begin

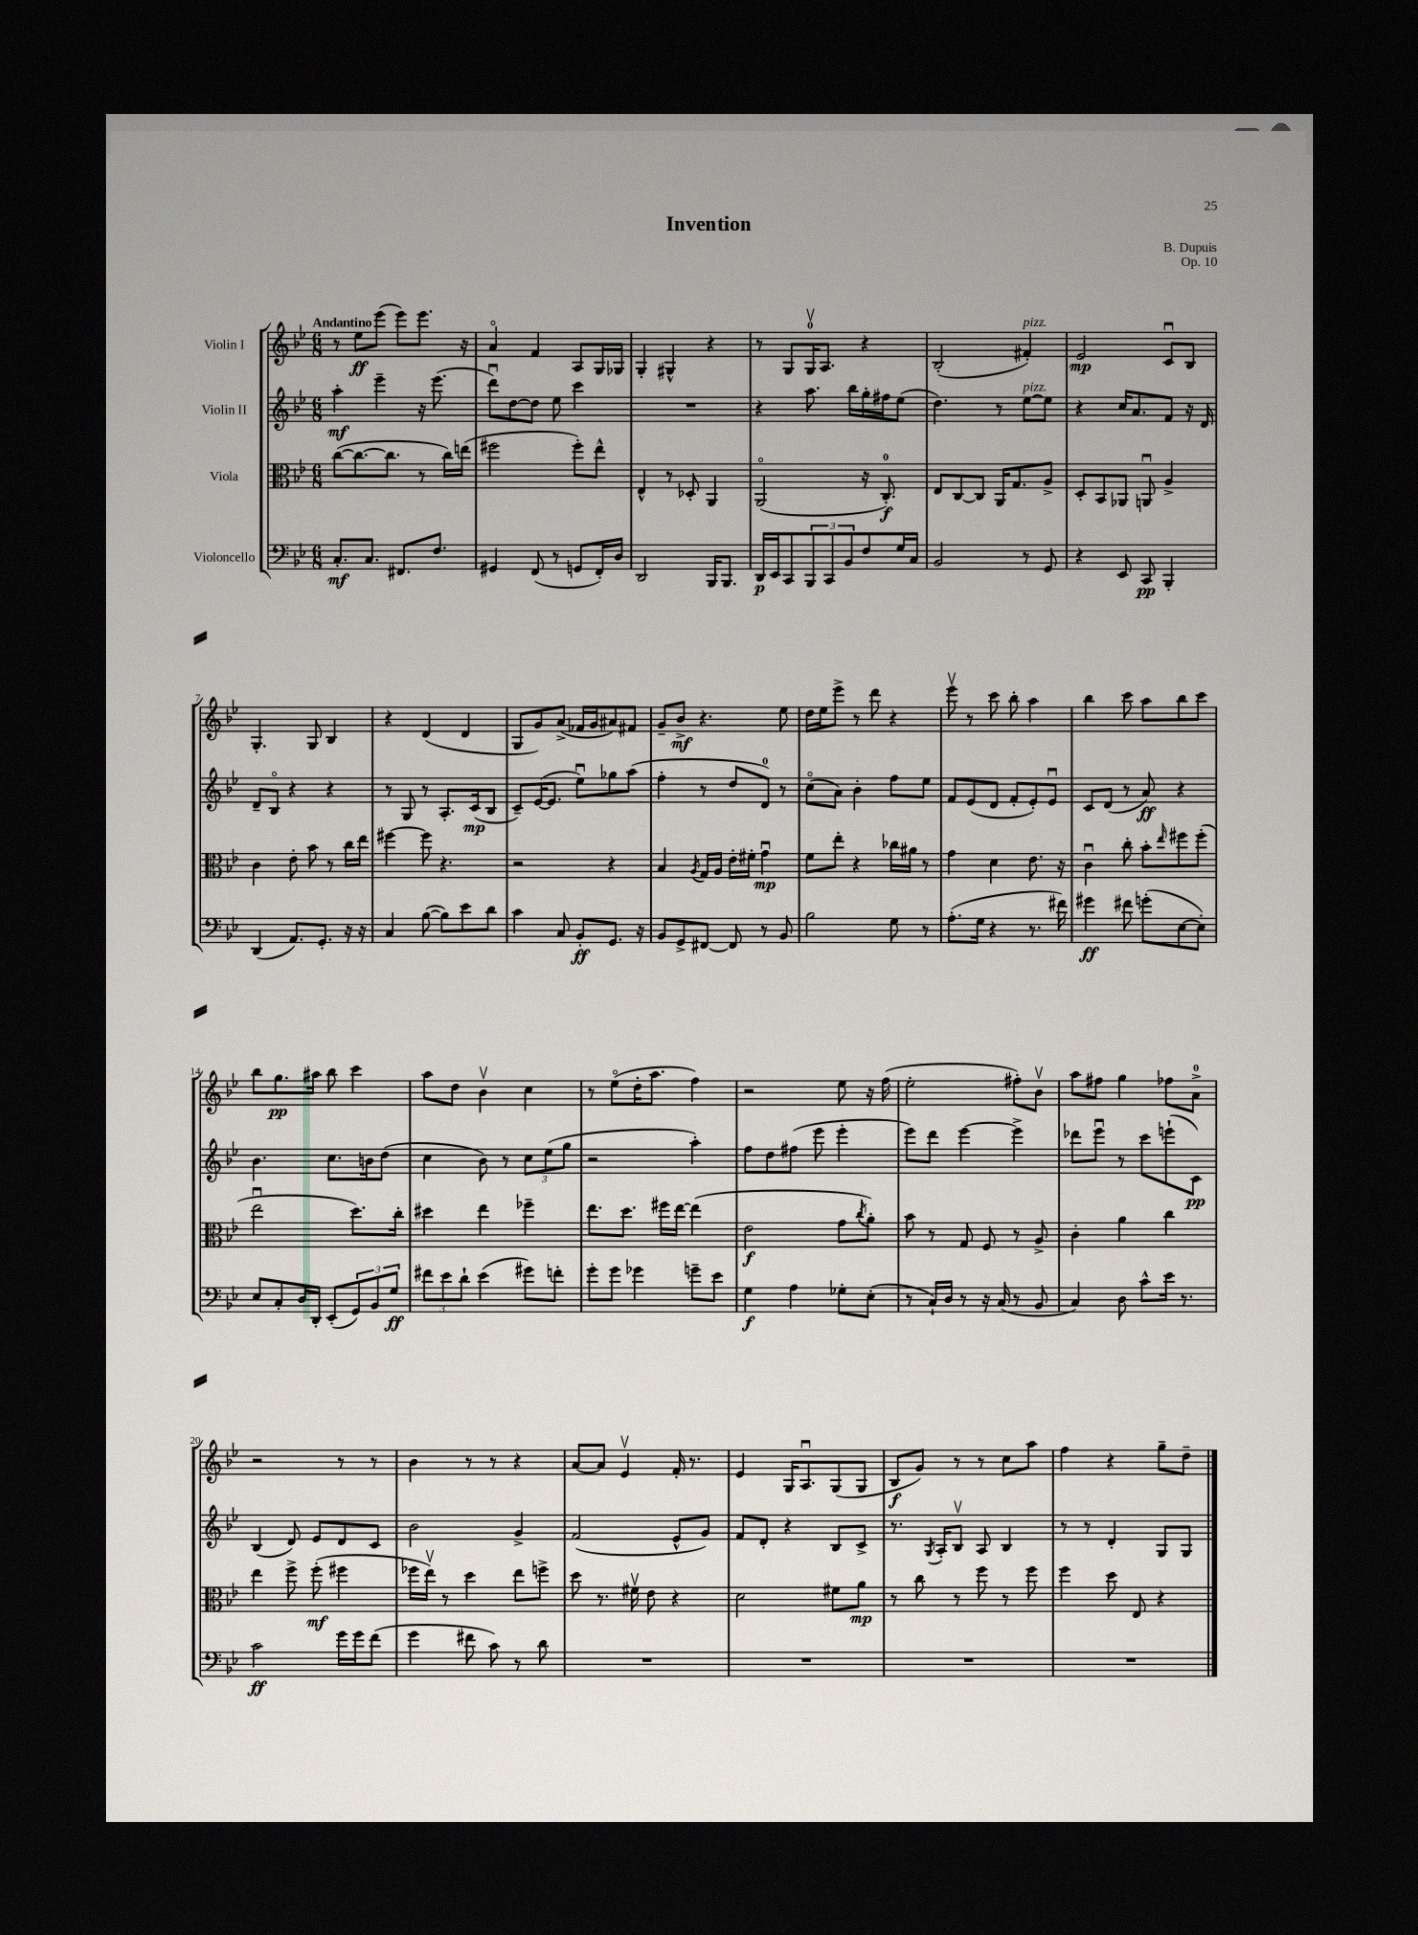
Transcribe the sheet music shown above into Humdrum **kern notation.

end
begin

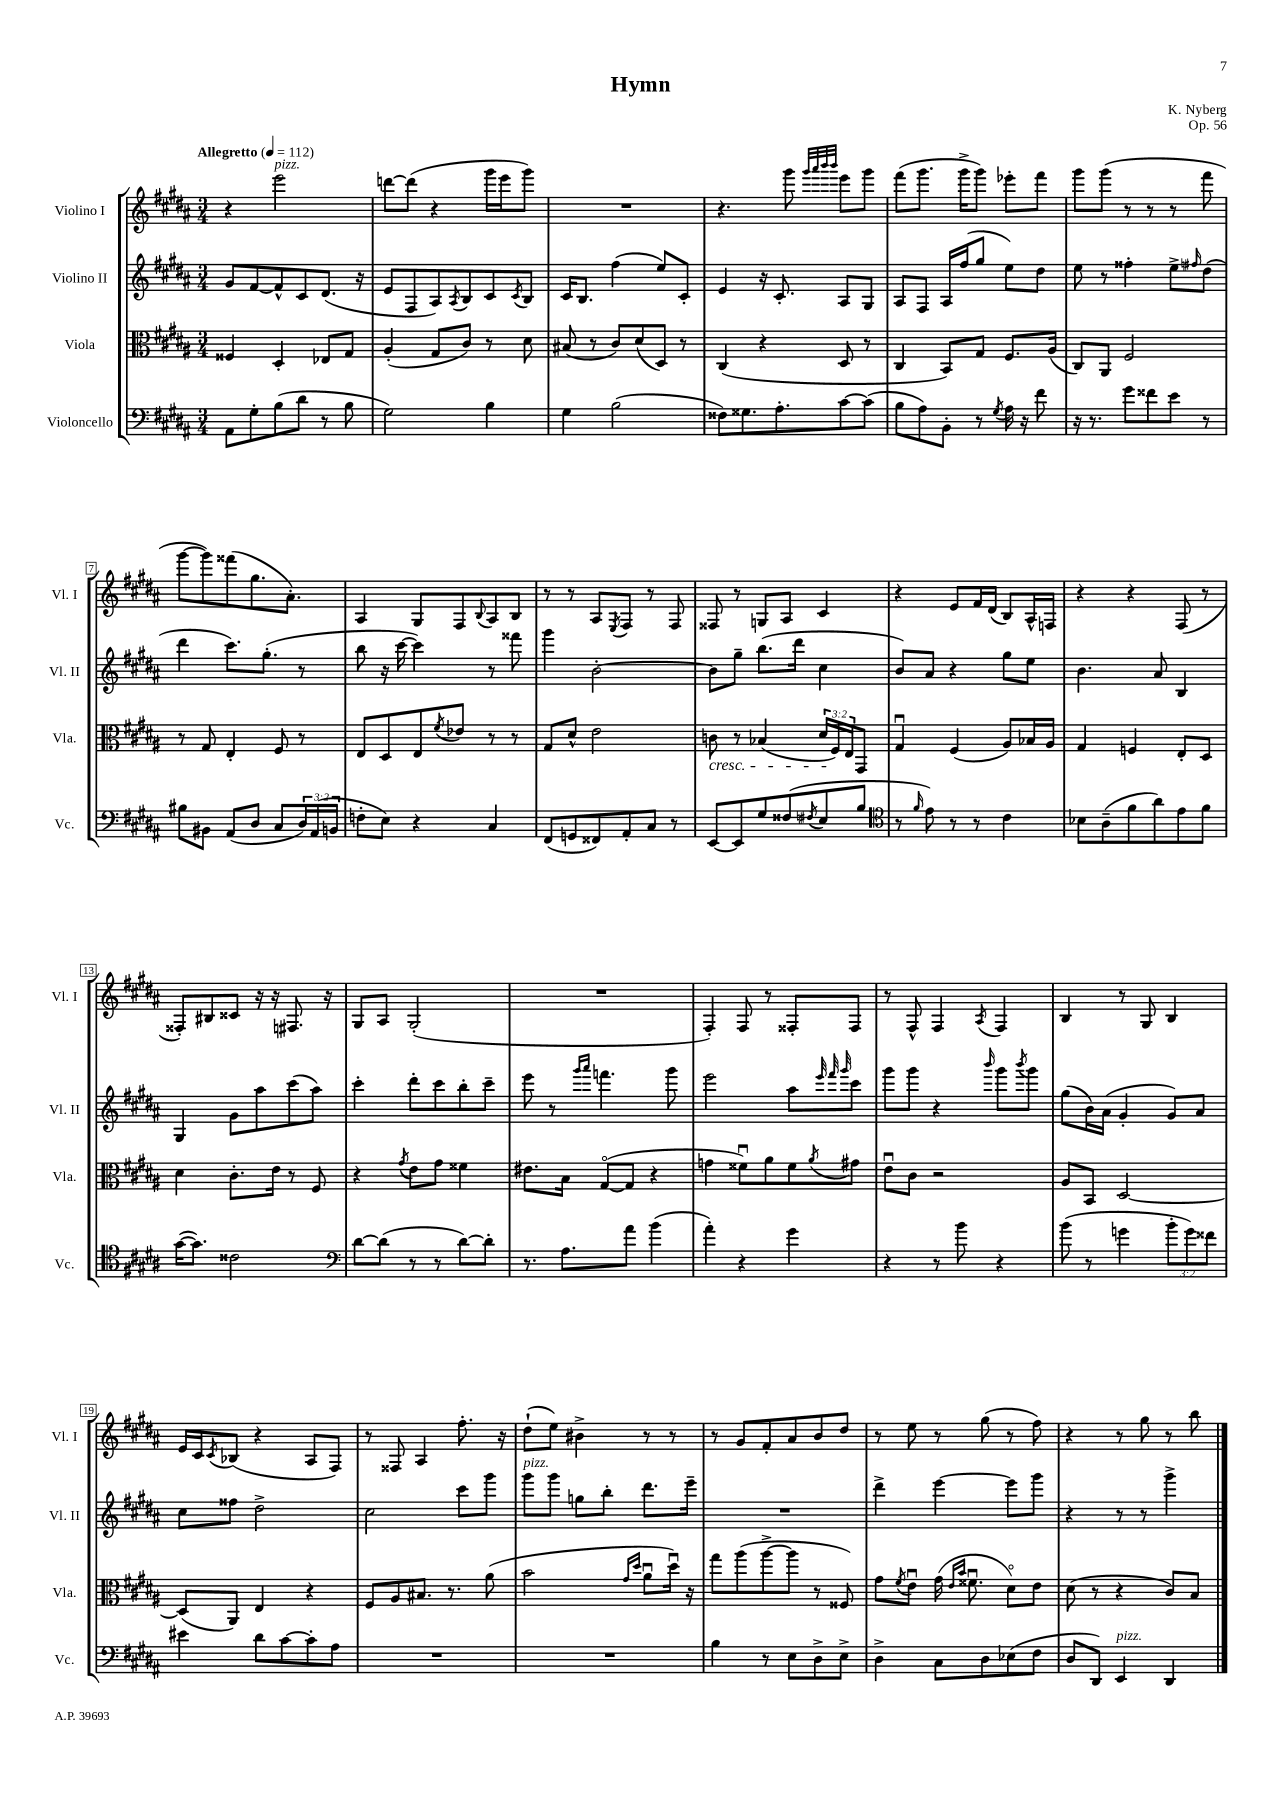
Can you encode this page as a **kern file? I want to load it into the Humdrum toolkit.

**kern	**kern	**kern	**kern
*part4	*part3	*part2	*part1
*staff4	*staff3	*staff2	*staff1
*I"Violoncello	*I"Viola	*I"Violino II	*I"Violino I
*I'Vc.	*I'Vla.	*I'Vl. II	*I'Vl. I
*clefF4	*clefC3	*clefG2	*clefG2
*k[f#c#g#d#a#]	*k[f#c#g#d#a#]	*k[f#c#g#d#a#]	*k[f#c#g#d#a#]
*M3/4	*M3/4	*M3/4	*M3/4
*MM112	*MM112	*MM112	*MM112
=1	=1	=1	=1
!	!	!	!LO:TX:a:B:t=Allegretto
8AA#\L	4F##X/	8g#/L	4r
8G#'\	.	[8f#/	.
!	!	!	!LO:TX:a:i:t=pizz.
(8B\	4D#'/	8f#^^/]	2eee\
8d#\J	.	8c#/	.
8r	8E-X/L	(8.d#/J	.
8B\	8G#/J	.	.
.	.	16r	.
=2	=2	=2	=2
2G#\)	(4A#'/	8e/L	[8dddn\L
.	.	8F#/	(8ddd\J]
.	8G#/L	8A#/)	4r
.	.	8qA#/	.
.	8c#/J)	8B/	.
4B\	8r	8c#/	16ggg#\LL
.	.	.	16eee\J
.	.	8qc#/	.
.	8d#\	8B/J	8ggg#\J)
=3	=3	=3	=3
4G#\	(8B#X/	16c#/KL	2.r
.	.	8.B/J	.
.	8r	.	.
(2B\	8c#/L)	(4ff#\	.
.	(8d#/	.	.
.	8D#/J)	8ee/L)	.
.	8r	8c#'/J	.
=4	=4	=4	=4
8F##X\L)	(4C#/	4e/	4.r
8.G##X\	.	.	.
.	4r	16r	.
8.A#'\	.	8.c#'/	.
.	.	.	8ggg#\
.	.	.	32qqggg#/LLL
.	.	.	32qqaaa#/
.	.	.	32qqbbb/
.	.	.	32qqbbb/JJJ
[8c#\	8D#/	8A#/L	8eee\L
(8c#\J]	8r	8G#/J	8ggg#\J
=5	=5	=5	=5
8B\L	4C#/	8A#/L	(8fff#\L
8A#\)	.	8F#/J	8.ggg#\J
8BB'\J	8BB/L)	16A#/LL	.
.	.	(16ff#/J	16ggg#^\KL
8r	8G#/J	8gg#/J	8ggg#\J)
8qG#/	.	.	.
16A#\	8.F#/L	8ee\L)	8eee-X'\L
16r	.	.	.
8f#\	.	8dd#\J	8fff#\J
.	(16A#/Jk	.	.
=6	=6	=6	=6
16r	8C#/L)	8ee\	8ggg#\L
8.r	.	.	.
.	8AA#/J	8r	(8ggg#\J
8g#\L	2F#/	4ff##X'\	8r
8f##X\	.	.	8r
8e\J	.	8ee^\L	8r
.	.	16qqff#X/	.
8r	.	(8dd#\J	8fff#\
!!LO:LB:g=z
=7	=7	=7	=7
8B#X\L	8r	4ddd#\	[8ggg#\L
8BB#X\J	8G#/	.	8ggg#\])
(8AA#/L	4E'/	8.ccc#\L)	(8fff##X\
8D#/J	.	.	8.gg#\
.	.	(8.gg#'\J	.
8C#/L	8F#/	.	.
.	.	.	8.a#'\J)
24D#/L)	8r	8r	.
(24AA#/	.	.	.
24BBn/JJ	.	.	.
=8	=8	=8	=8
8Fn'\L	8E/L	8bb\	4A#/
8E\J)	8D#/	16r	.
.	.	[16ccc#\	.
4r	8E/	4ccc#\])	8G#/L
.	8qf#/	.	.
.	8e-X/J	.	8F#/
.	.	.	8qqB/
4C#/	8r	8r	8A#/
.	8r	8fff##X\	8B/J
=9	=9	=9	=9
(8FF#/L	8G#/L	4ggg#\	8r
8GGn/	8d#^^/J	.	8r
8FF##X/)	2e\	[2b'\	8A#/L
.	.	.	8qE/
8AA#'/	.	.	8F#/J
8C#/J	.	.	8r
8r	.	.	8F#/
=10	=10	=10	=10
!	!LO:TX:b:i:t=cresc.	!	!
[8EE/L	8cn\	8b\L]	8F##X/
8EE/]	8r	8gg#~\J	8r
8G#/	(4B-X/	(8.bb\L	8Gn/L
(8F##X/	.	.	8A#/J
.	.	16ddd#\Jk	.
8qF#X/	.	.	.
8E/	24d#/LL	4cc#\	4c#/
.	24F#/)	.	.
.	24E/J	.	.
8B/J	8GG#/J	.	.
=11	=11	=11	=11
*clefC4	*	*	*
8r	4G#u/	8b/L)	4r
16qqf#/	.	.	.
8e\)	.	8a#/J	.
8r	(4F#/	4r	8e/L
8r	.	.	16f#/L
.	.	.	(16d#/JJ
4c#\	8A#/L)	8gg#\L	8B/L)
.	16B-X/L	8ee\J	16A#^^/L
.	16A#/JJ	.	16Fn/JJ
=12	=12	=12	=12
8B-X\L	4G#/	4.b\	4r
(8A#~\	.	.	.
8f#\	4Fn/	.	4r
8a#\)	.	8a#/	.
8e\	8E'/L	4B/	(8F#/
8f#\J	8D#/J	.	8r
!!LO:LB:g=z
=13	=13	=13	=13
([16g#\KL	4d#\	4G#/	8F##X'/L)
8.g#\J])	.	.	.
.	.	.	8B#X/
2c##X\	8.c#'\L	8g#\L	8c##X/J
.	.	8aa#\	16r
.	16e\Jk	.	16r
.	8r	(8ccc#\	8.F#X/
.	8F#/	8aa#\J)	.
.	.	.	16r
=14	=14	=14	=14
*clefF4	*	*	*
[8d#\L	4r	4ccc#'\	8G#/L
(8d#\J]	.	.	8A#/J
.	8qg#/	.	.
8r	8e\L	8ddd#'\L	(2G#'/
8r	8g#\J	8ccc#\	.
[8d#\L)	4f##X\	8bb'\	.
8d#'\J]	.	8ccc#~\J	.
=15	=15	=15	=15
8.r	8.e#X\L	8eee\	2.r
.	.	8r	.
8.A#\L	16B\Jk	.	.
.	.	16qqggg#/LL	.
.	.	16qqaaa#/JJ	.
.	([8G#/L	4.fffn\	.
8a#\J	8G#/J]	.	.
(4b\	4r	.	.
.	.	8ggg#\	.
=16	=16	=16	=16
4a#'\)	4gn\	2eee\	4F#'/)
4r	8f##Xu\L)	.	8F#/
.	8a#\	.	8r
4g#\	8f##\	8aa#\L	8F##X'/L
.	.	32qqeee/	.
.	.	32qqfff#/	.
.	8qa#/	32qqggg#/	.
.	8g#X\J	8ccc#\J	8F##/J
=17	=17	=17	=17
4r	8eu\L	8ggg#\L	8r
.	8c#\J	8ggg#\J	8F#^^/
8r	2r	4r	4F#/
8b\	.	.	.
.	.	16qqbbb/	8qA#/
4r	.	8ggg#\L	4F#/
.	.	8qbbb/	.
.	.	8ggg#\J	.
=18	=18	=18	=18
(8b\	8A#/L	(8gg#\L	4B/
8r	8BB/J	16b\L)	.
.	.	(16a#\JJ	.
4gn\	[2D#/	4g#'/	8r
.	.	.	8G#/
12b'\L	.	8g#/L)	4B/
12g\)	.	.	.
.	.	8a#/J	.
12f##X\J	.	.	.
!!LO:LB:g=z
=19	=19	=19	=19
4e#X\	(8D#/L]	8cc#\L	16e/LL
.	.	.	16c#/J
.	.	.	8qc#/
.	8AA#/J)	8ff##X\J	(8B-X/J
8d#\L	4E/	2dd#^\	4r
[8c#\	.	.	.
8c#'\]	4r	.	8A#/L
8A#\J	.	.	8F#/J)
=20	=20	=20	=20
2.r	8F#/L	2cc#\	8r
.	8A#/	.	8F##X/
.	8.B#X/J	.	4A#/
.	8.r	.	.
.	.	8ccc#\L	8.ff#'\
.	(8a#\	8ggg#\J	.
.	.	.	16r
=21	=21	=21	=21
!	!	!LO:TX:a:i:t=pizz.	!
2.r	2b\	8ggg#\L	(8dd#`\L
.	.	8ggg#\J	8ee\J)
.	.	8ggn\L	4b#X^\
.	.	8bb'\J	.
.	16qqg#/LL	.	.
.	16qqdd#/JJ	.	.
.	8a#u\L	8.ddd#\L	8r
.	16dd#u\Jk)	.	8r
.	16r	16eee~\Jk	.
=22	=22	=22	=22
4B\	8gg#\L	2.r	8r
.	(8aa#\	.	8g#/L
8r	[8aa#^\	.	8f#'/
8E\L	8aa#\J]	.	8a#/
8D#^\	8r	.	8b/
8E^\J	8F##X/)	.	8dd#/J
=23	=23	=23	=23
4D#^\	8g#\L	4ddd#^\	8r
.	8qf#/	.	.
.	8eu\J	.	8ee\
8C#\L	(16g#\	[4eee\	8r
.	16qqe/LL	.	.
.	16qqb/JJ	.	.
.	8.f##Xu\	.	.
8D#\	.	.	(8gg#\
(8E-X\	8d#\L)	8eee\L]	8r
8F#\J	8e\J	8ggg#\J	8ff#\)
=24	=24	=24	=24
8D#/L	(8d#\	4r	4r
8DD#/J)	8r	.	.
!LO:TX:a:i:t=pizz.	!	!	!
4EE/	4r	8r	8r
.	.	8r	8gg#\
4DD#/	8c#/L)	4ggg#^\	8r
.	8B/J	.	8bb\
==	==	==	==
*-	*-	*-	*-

end

◆ Short task
Report each line of the entries above that contains the string "Humdrum", copying every such line in full.

◆ Finished task
Transcribe the sheet music shown above into Humdrum **kern notation.
Can you encode this page as a **kern file? I want to load it into the Humdrum toolkit.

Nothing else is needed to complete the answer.